Before-and-after change records
|---|

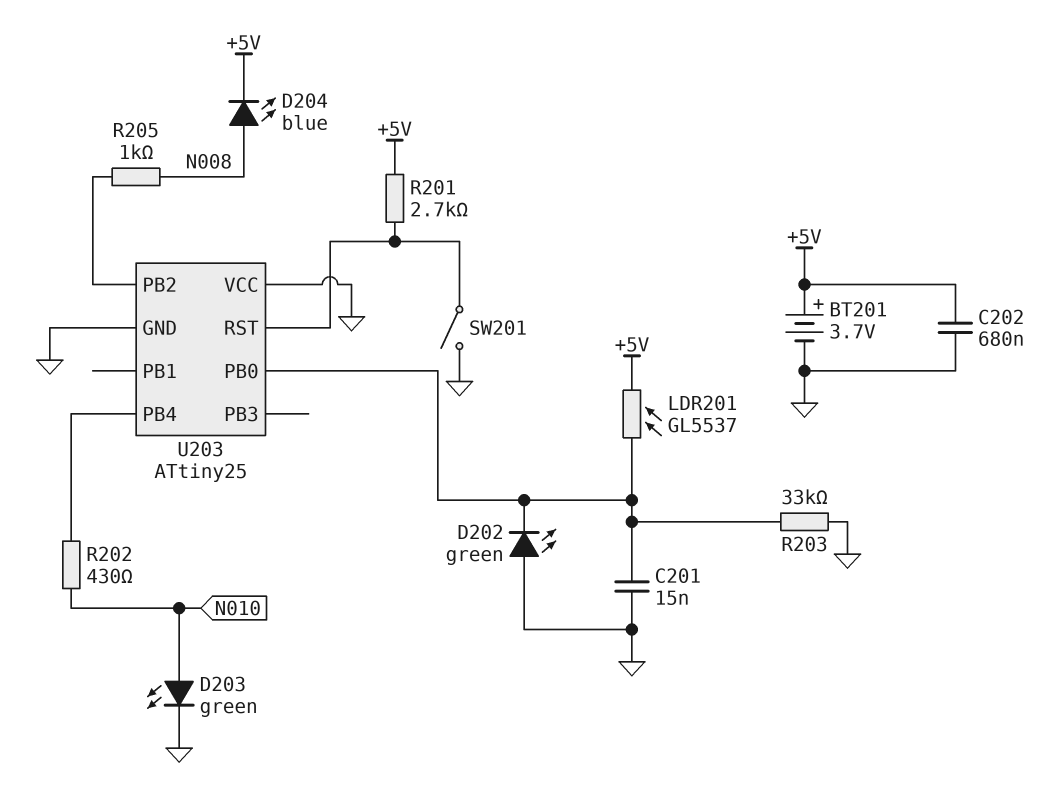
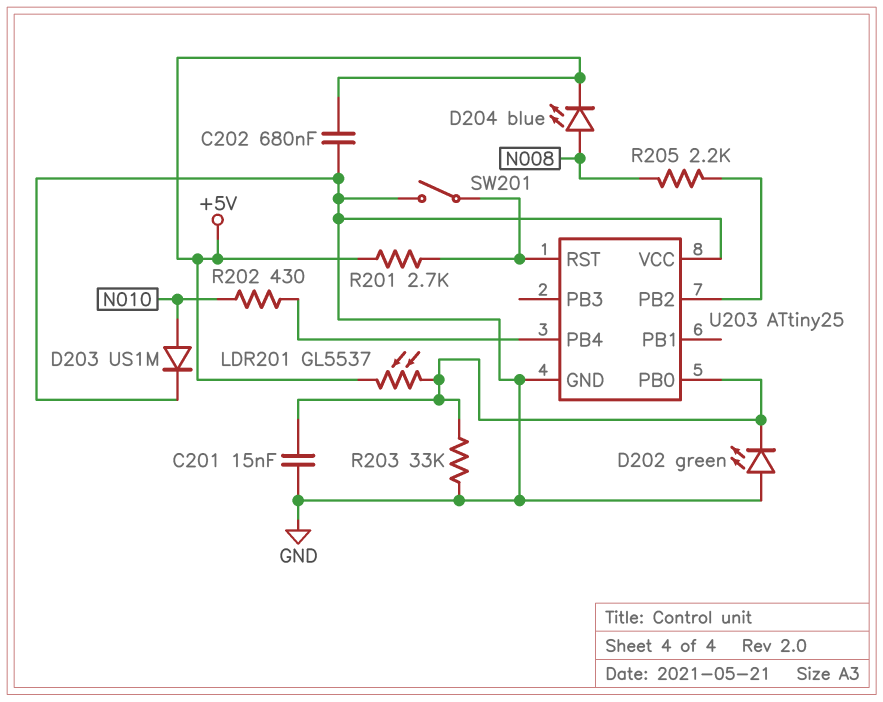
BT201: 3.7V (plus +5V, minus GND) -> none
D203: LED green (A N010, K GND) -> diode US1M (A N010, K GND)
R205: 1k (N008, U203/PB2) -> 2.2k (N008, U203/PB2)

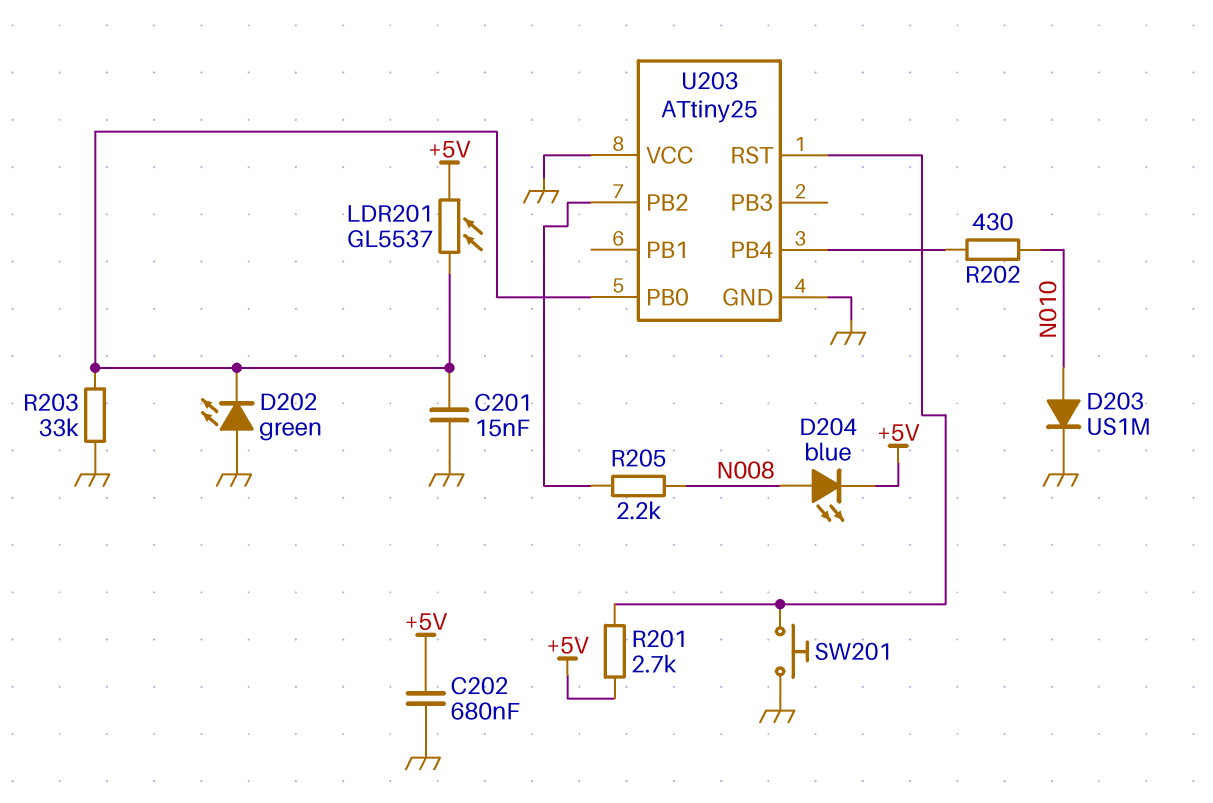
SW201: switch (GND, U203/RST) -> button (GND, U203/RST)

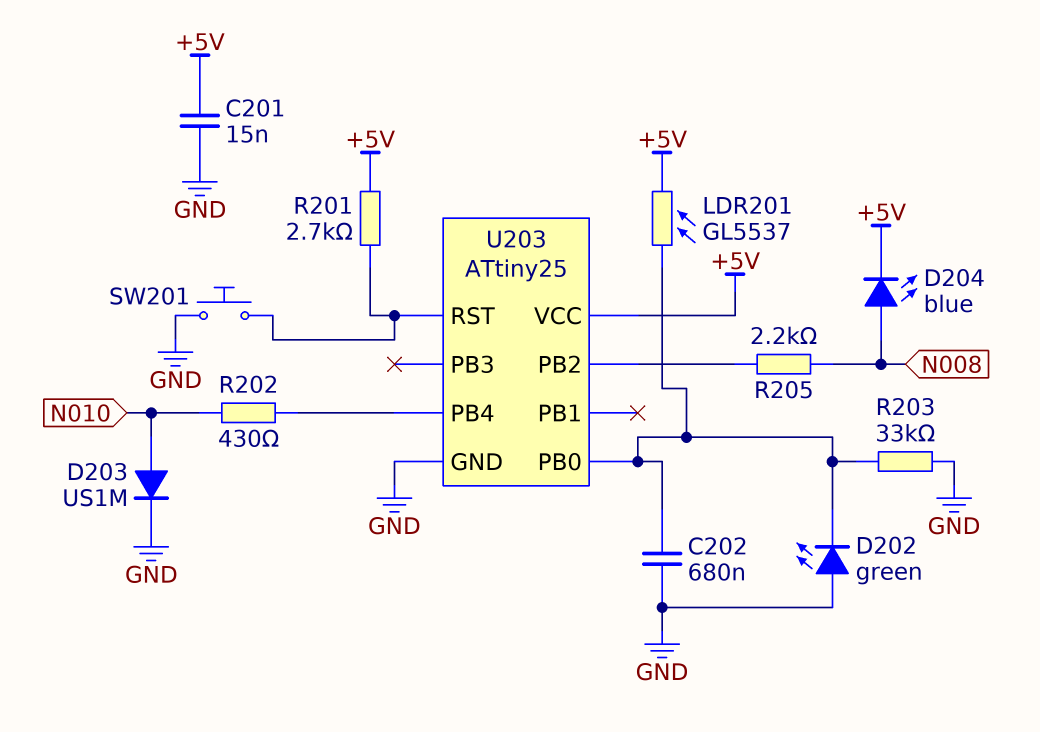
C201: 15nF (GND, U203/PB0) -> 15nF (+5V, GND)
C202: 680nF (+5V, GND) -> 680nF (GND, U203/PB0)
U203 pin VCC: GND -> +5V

|---|

* _WHAT THIS TASK INVOLVES_:
Which lines run from the one containing "C201: 15nF (GND, U203/PB0) -> 15nF (+5V, GND)" to the end of the data? Output them exactly, with nothing added.

* _ANSWER TO THE EXERCISE_:
C201: 15nF (GND, U203/PB0) -> 15nF (+5V, GND)
C202: 680nF (+5V, GND) -> 680nF (GND, U203/PB0)
U203 pin VCC: GND -> +5V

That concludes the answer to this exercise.